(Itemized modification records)
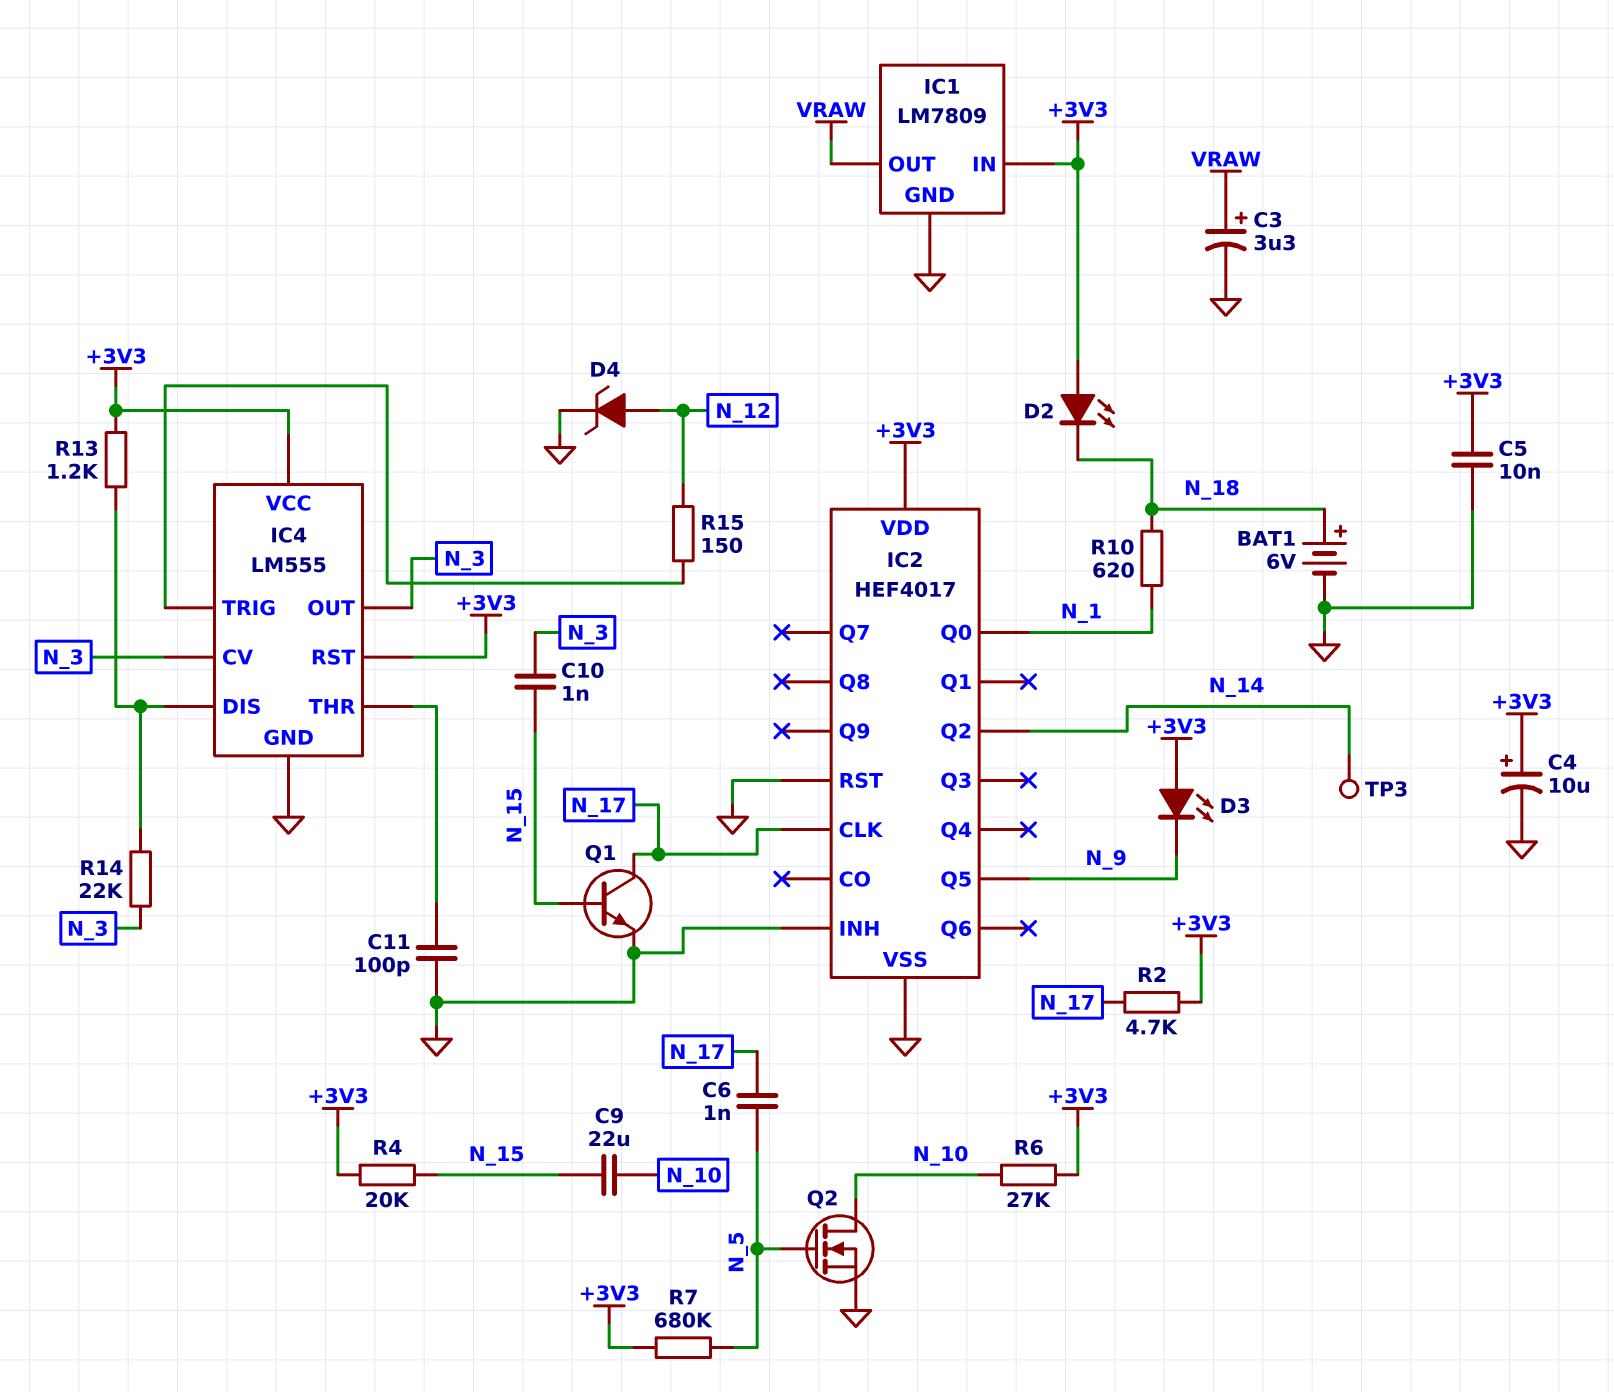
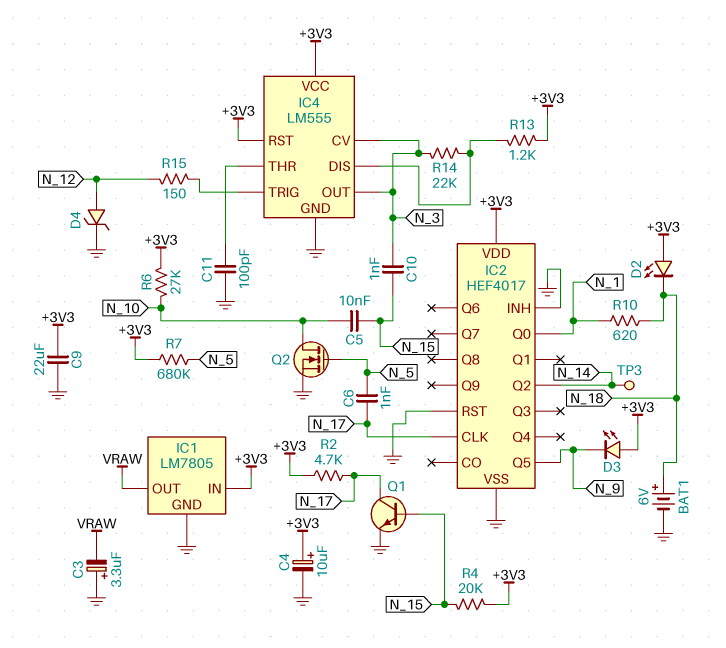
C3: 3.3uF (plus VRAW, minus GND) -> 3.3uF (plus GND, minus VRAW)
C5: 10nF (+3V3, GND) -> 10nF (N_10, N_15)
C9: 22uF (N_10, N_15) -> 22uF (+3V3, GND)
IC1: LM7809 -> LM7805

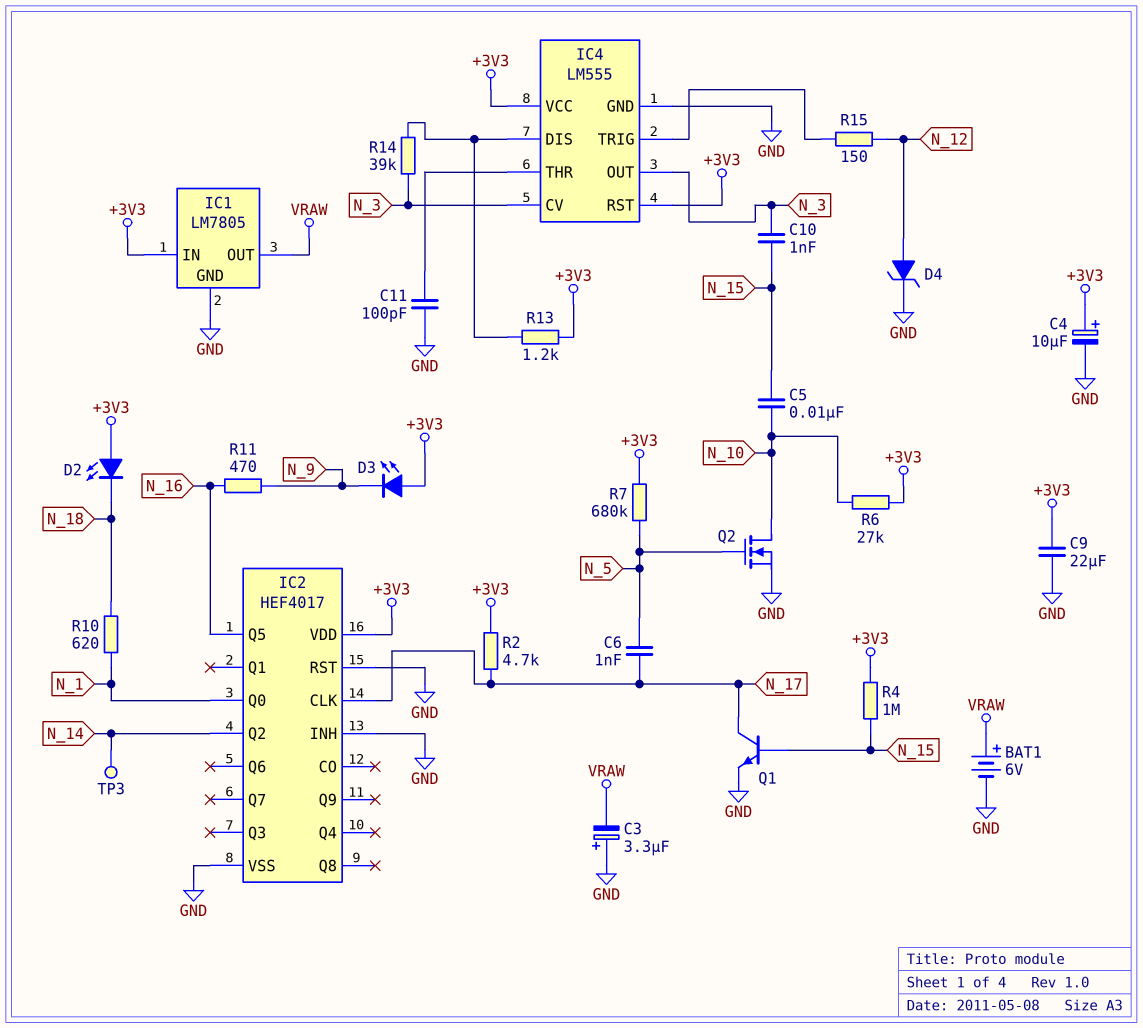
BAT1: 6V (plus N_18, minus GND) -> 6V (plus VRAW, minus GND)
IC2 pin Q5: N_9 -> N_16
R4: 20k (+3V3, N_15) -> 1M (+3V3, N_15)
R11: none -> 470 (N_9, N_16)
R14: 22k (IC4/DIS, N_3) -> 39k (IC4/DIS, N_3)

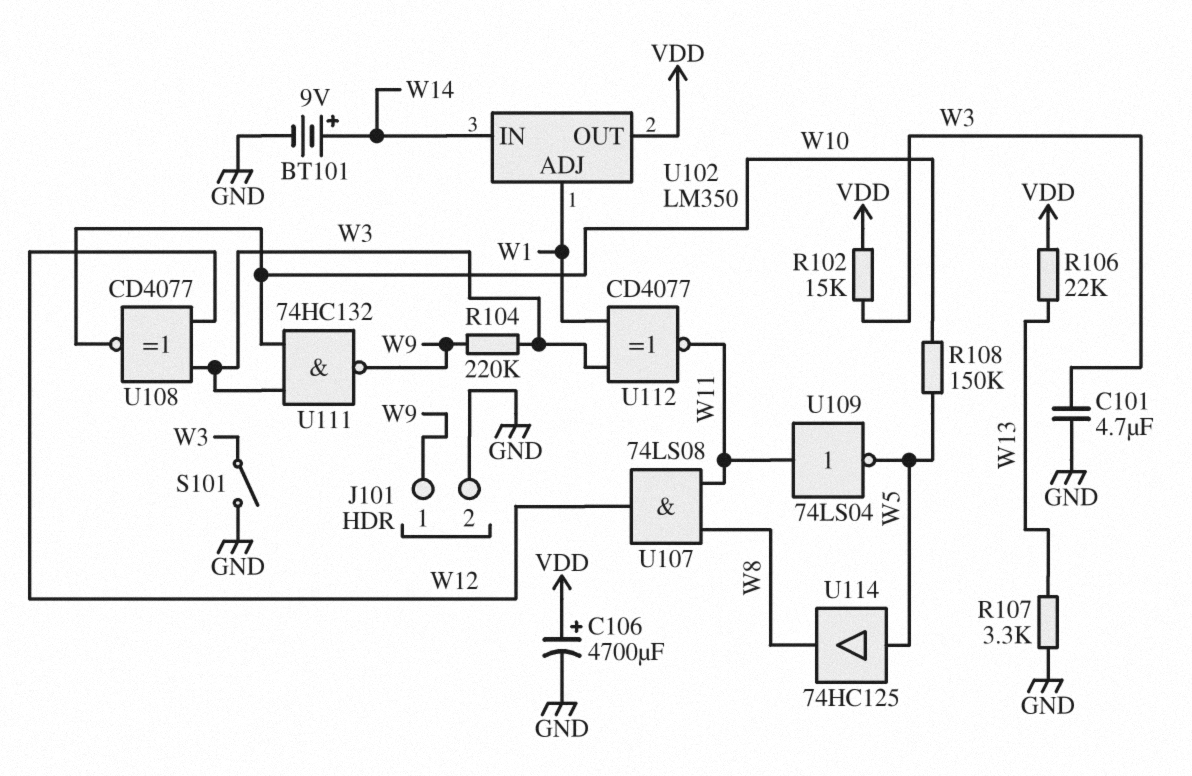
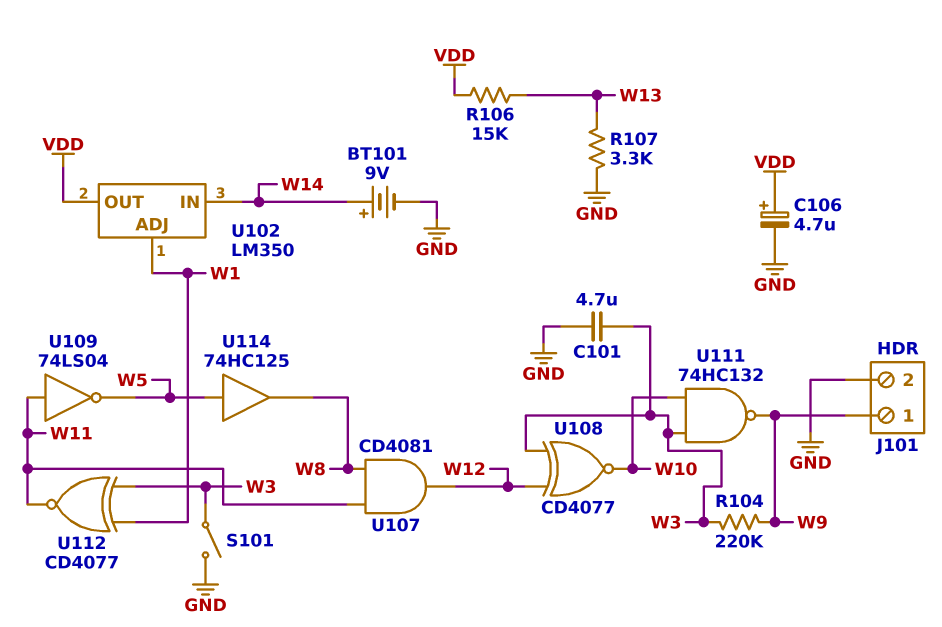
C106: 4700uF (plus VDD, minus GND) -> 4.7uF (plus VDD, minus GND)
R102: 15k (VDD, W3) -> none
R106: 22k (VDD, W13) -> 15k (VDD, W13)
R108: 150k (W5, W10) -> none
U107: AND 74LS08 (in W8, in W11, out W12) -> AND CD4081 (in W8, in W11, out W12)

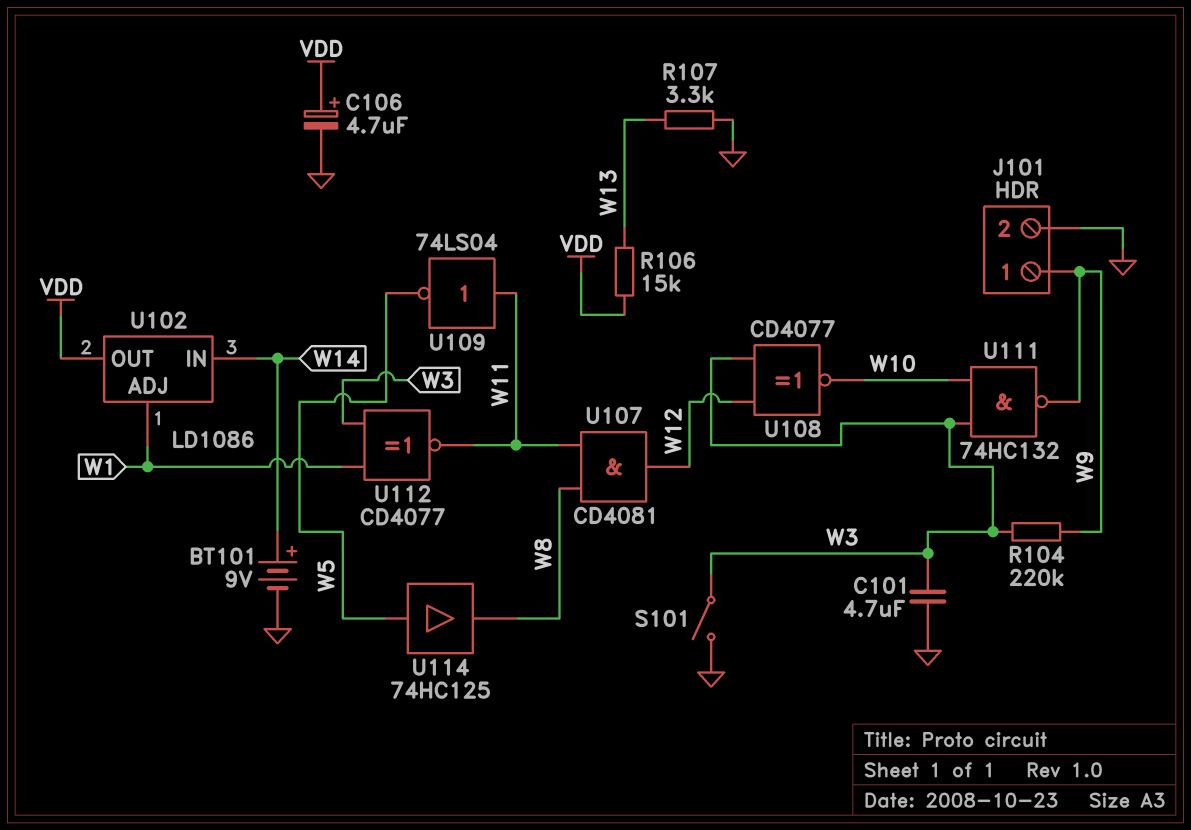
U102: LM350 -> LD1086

Exercise:
From the opening line of the entries above to the line that holds "R108: 150k (W5, W10) -> none", inclusive, reproduce each line exactly and omit any picture.

Output:
C3: 3.3uF (plus VRAW, minus GND) -> 3.3uF (plus GND, minus VRAW)
C5: 10nF (+3V3, GND) -> 10nF (N_10, N_15)
C9: 22uF (N_10, N_15) -> 22uF (+3V3, GND)
IC1: LM7809 -> LM7805

BAT1: 6V (plus N_18, minus GND) -> 6V (plus VRAW, minus GND)
IC2 pin Q5: N_9 -> N_16
R4: 20k (+3V3, N_15) -> 1M (+3V3, N_15)
R11: none -> 470 (N_9, N_16)
R14: 22k (IC4/DIS, N_3) -> 39k (IC4/DIS, N_3)

C106: 4700uF (plus VDD, minus GND) -> 4.7uF (plus VDD, minus GND)
R102: 15k (VDD, W3) -> none
R106: 22k (VDD, W13) -> 15k (VDD, W13)
R108: 150k (W5, W10) -> none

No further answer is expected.